--- TO DO ---
Please repeat exactly the line containing "C6: none -> 1uF (plus n4, minus n8)" and each line after it in the records below, through the last.

--- Version comparison data ---
....................

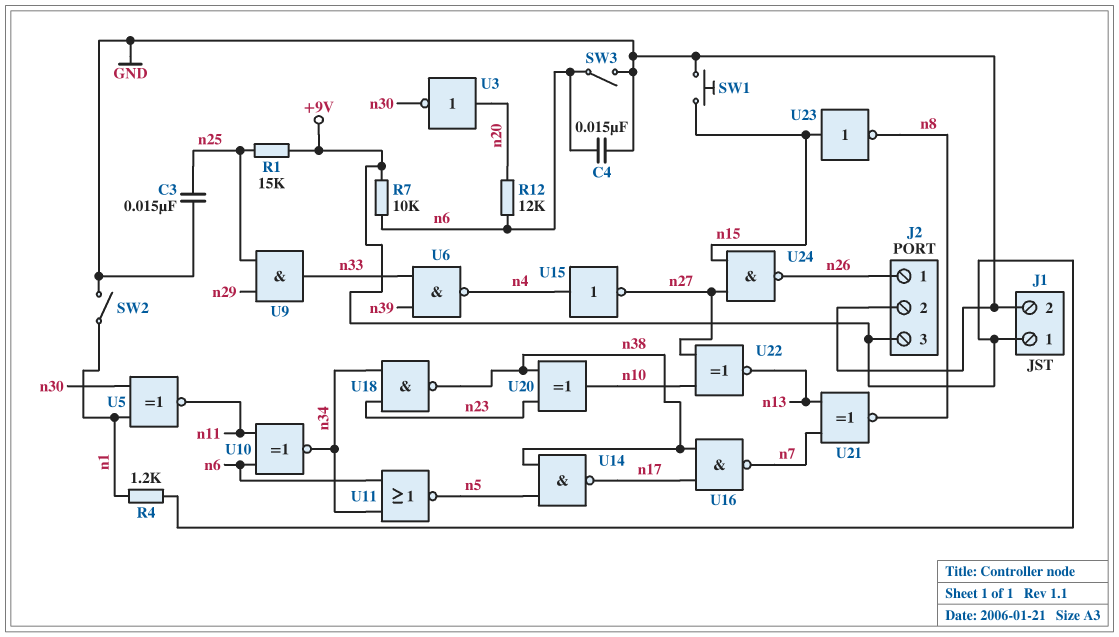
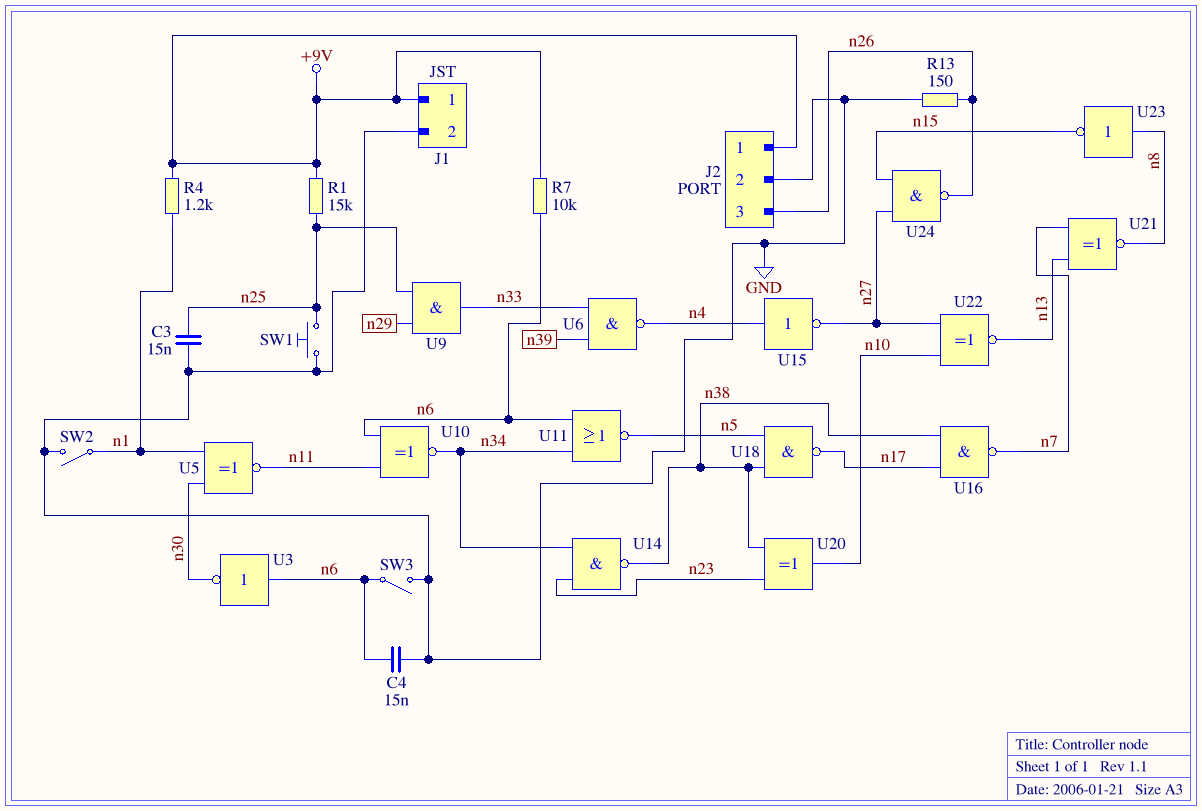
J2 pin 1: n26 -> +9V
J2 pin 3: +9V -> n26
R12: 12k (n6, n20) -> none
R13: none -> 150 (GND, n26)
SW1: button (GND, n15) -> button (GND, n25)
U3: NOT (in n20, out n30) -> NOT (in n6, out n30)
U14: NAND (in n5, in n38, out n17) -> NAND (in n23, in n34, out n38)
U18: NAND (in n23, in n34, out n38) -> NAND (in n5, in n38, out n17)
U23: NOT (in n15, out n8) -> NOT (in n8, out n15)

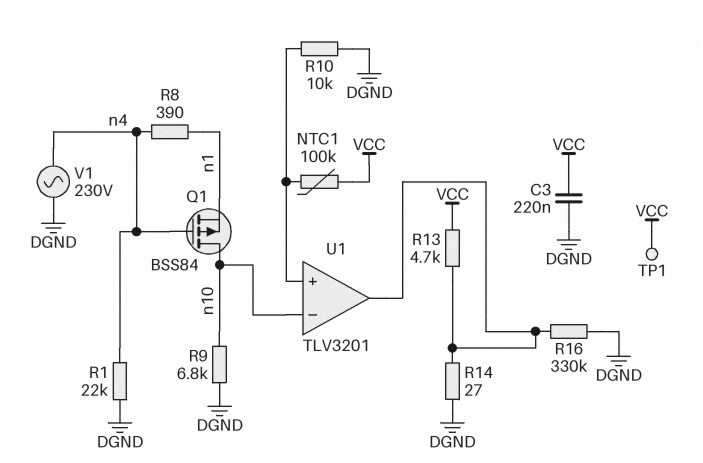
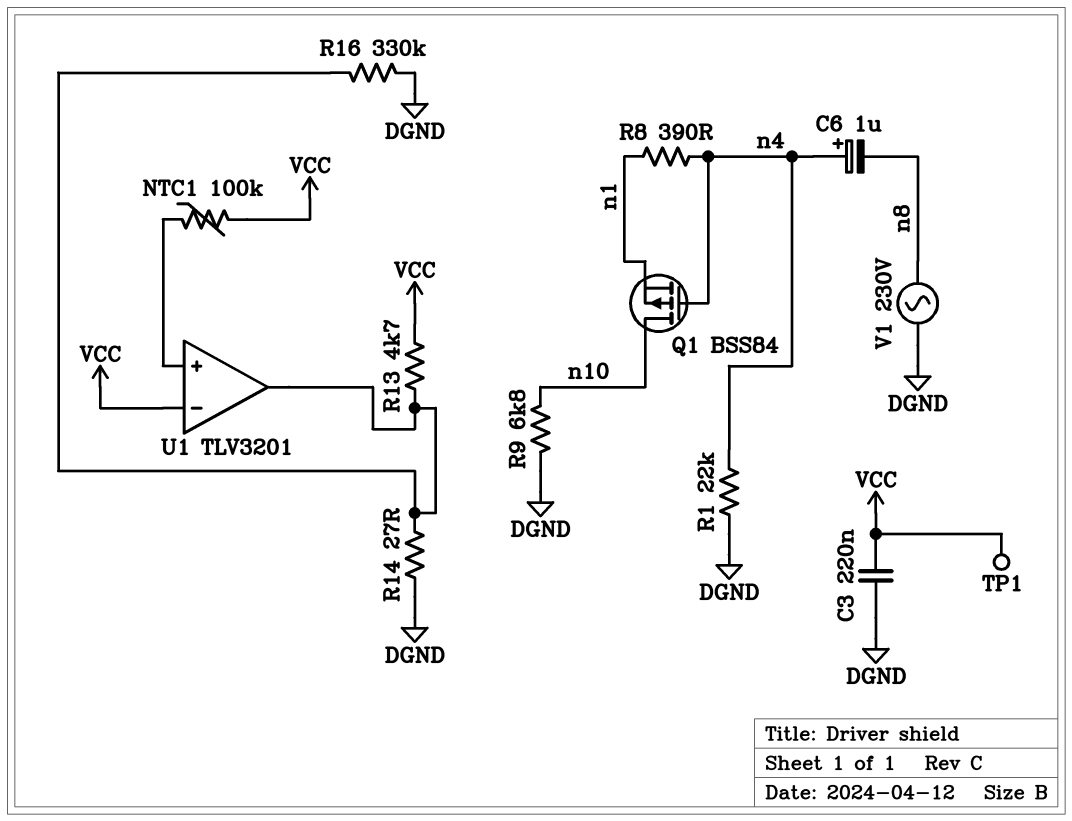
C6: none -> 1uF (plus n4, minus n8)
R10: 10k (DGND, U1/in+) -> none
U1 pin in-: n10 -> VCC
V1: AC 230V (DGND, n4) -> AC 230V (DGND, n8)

....................

--- ANSWER BELOW ---
C6: none -> 1uF (plus n4, minus n8)
R10: 10k (DGND, U1/in+) -> none
U1 pin in-: n10 -> VCC
V1: AC 230V (DGND, n4) -> AC 230V (DGND, n8)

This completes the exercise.